* **Work item**: Would you please copy the part of the material below that opens with the line containing "camera: 15 degrees left, 0 degrees up" and closes with the line containing "(419, 350) = (432, 309): red"? Copy it exactly, and only it.

* **Records provided**:
::::::::::
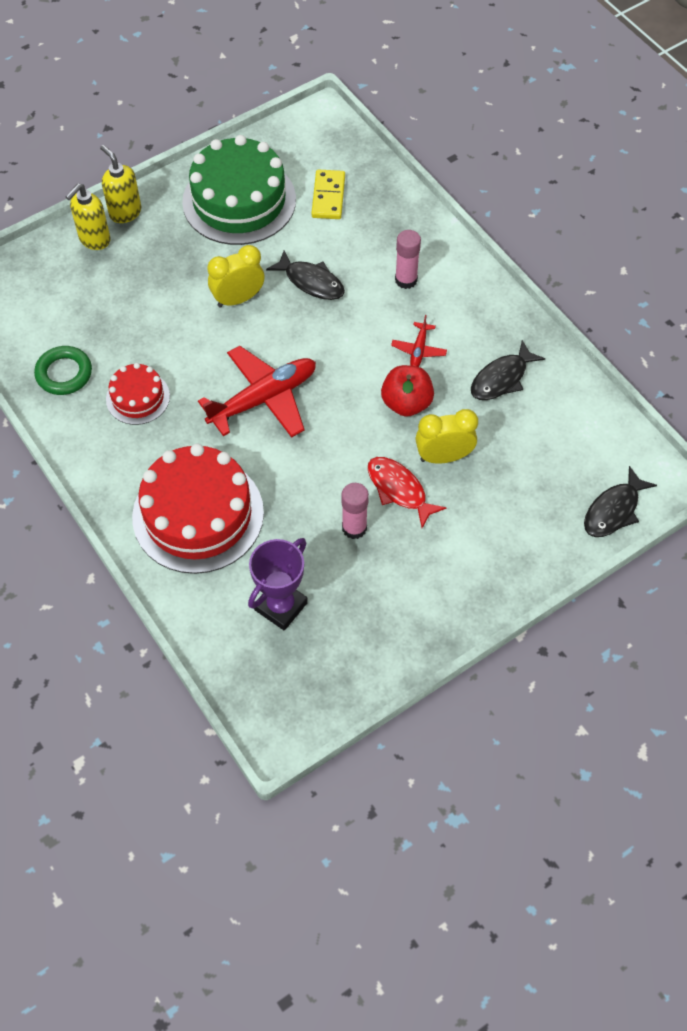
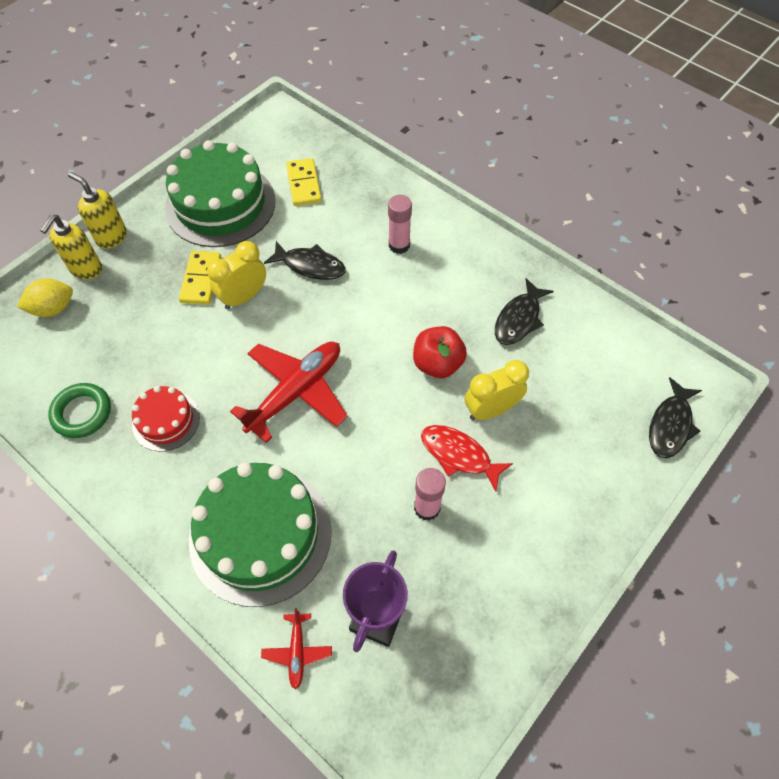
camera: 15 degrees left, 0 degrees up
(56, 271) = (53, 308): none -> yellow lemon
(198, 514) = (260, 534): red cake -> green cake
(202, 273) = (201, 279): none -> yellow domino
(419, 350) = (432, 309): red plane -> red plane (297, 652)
::::::::::
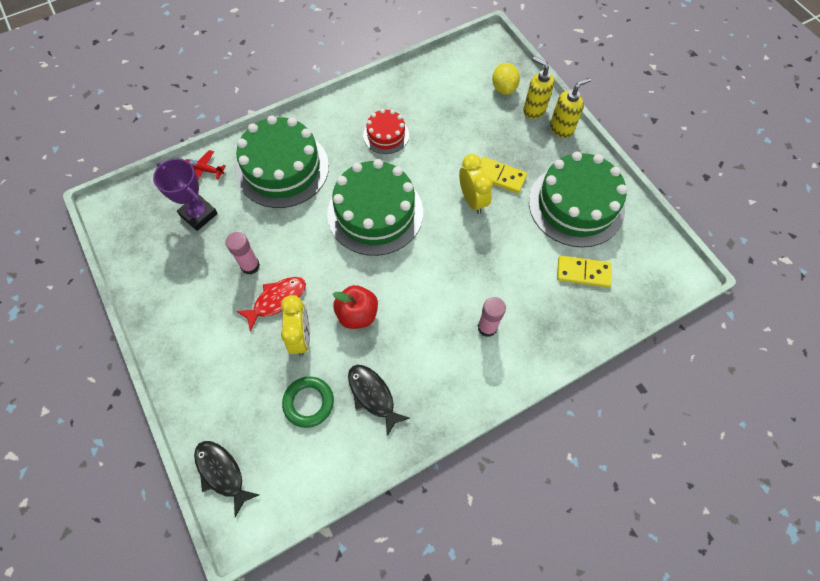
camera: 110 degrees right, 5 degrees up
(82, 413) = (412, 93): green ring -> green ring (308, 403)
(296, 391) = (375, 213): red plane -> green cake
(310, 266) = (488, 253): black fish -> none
::::::::::
* **Response**:
camera: 15 degrees left, 0 degrees up
(56, 271) = (53, 308): none -> yellow lemon
(198, 514) = (260, 534): red cake -> green cake
(202, 273) = (201, 279): none -> yellow domino
(419, 350) = (432, 309): red plane -> red plane (297, 652)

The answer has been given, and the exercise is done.